* Task goal
Could you reproduce the lines below from the one with "none -> white 1x1 plate [309,75,343,103]" through the one with "none -> white 1x1 round brick [125,146,158,196]"? Keep both ends and add nothing.

* Record excerpts
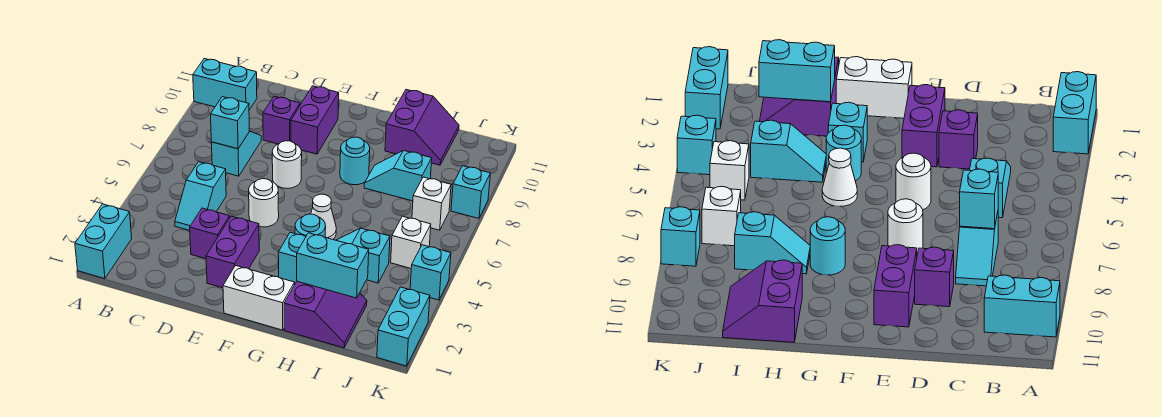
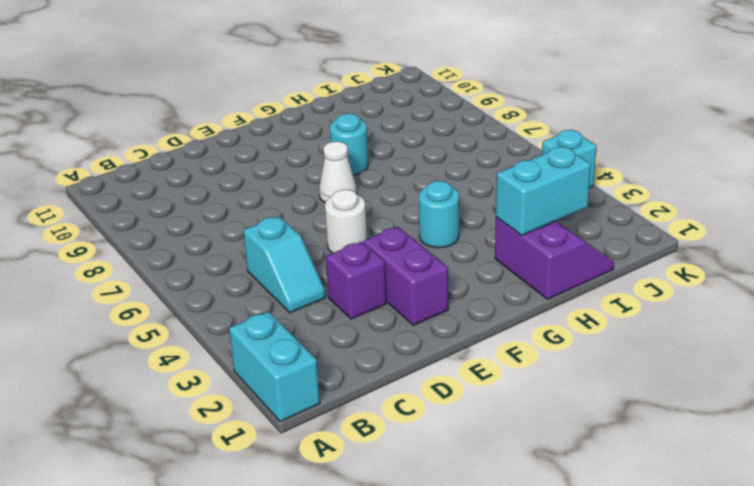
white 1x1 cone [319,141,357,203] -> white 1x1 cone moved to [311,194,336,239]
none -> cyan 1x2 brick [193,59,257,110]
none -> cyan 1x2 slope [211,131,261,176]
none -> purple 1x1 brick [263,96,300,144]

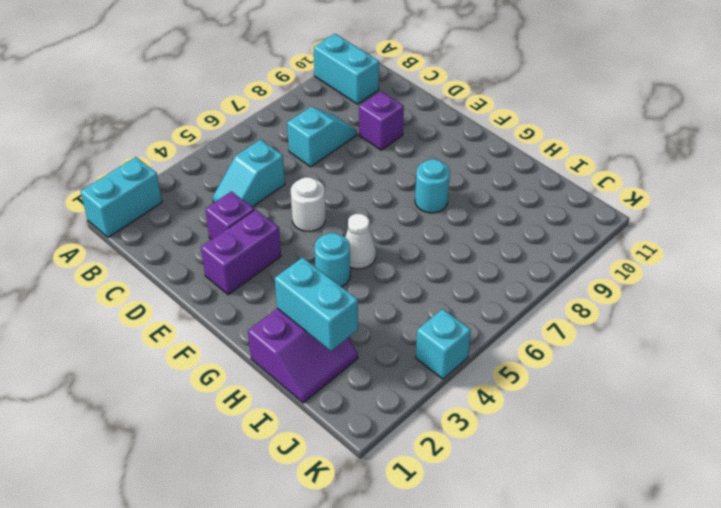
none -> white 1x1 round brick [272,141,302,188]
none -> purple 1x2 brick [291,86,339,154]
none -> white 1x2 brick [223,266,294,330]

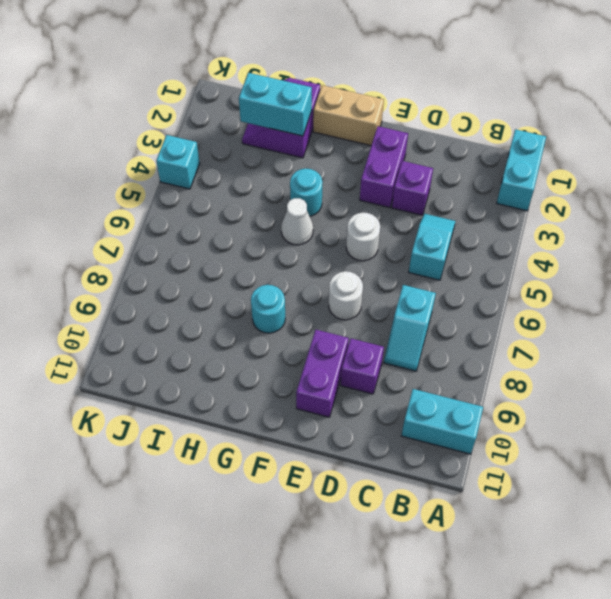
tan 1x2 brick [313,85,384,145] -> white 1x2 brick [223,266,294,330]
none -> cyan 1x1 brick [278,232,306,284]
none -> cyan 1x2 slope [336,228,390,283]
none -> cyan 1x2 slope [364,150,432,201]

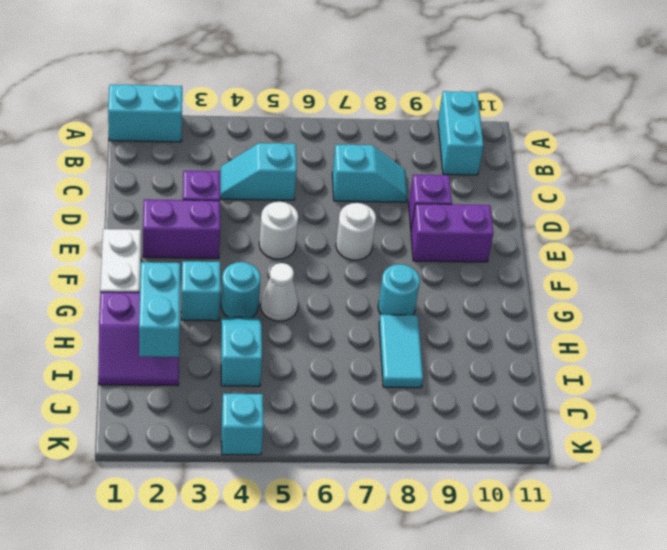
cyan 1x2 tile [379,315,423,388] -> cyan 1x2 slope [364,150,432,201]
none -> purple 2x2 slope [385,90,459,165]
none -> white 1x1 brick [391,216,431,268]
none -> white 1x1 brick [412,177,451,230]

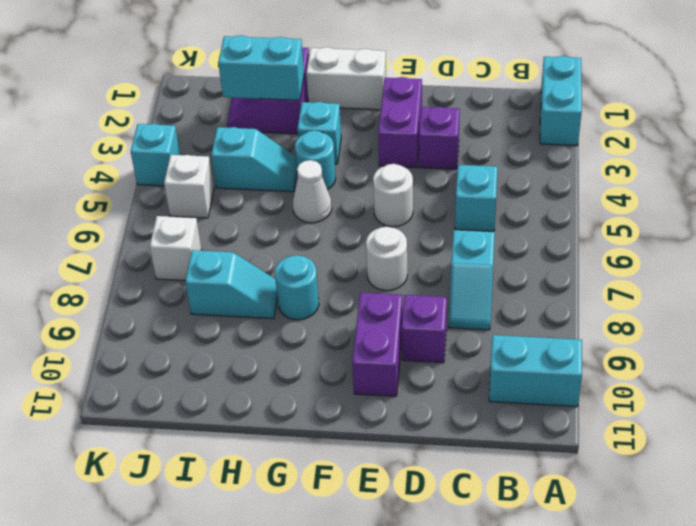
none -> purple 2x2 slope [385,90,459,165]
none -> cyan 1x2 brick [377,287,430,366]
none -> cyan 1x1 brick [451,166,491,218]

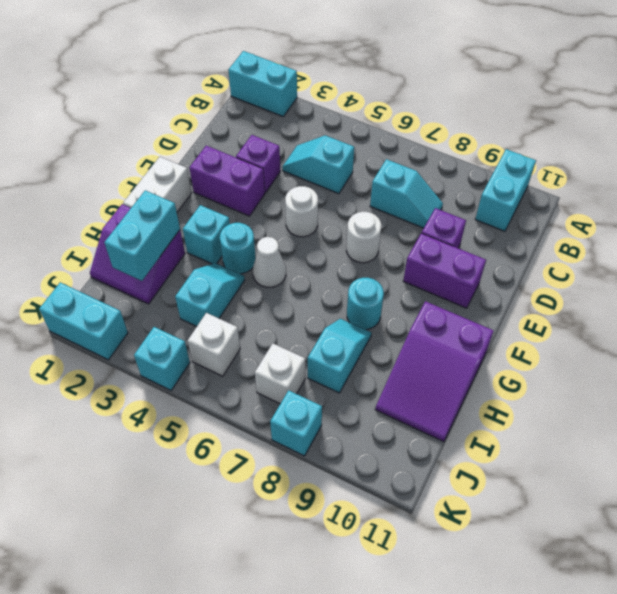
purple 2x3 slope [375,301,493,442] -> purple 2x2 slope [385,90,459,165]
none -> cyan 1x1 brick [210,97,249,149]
* * *
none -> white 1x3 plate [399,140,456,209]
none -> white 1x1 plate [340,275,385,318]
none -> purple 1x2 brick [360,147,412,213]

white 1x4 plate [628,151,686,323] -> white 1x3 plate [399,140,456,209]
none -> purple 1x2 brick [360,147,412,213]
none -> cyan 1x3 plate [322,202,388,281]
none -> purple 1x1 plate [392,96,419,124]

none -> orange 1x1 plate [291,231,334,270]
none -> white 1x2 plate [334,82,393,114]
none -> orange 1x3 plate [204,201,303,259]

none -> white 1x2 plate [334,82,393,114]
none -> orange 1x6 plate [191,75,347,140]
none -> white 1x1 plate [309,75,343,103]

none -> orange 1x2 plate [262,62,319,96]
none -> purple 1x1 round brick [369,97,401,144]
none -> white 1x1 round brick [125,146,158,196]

* Completed task
none -> white 1x1 plate [309,75,343,103]

none -> orange 1x2 plate [262,62,319,96]
none -> purple 1x1 round brick [369,97,401,144]
none -> white 1x1 round brick [125,146,158,196]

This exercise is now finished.